Every line of the records below that holds the word "pyramid" belongs in the answer.

> [AVAILABLE DATA]
--- START ---
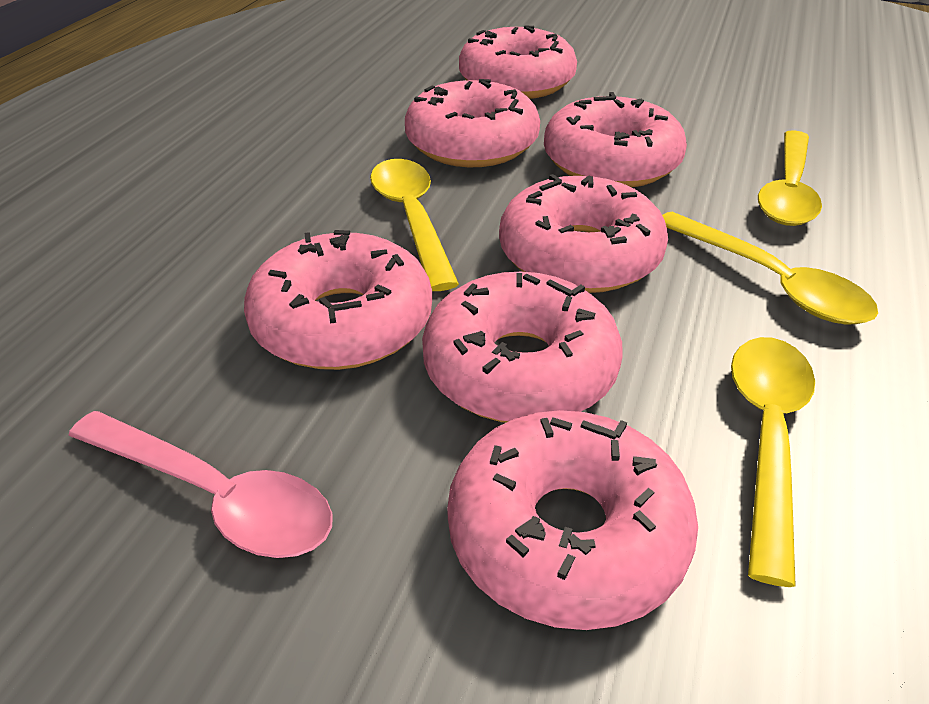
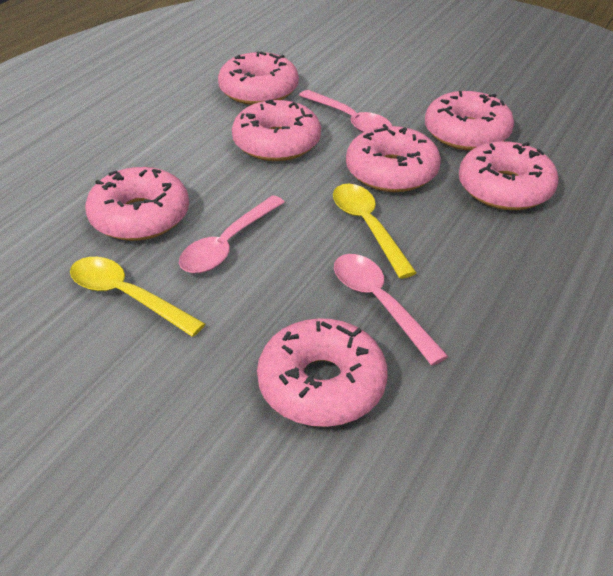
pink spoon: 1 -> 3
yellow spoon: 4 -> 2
--- END ---
--- START ---
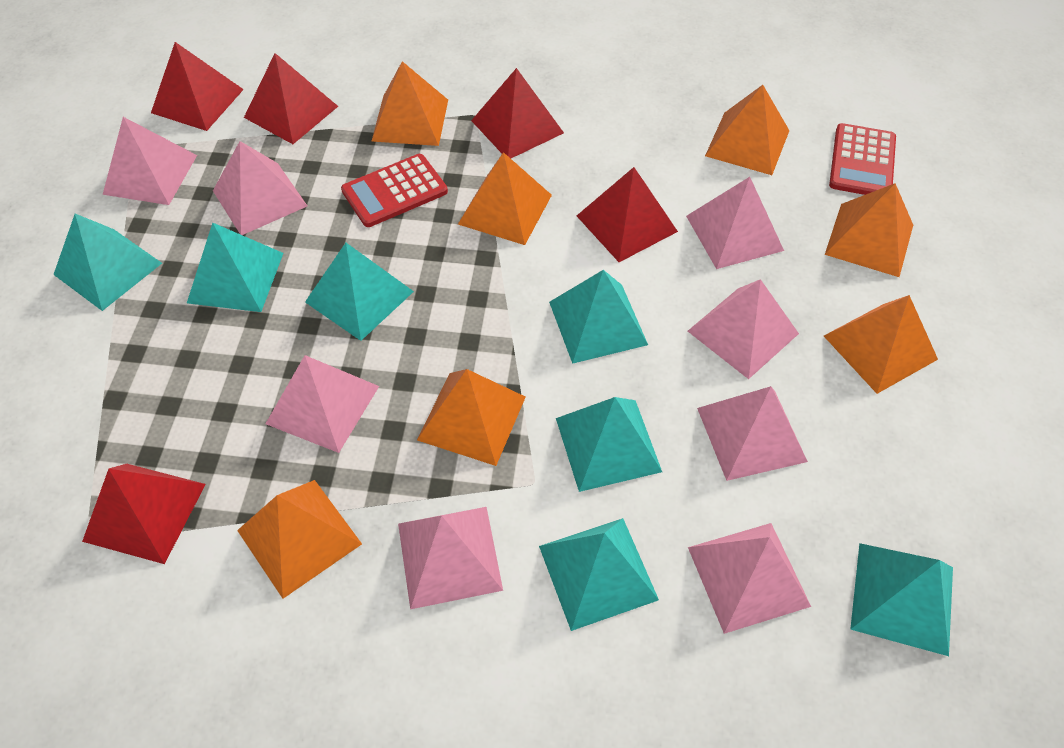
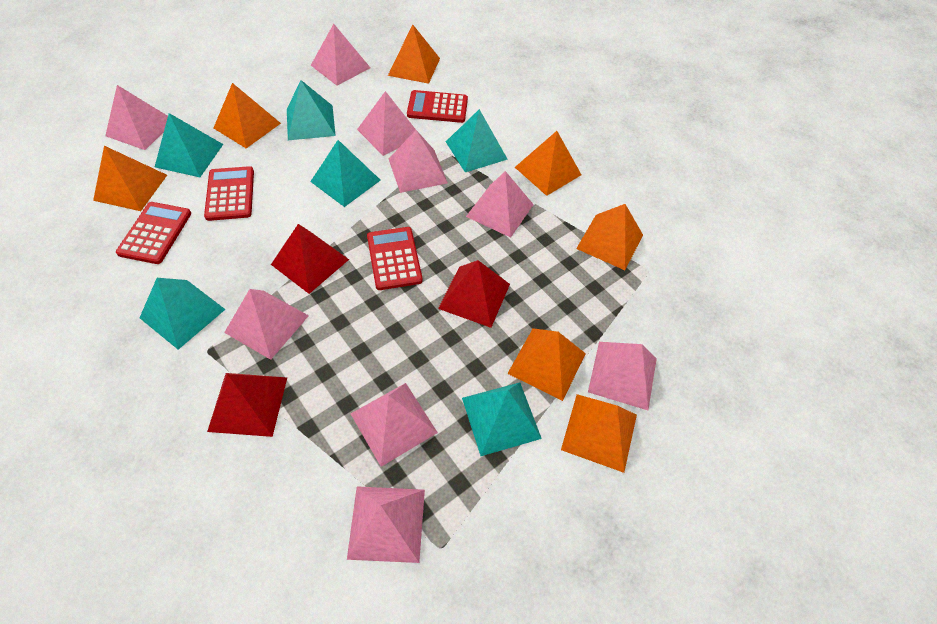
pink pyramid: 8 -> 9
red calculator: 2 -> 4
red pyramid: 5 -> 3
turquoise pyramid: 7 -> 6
--- END ---
> [PROBLEM SOLUTION]
pink pyramid: 8 -> 9
red pyramid: 5 -> 3
turquoise pyramid: 7 -> 6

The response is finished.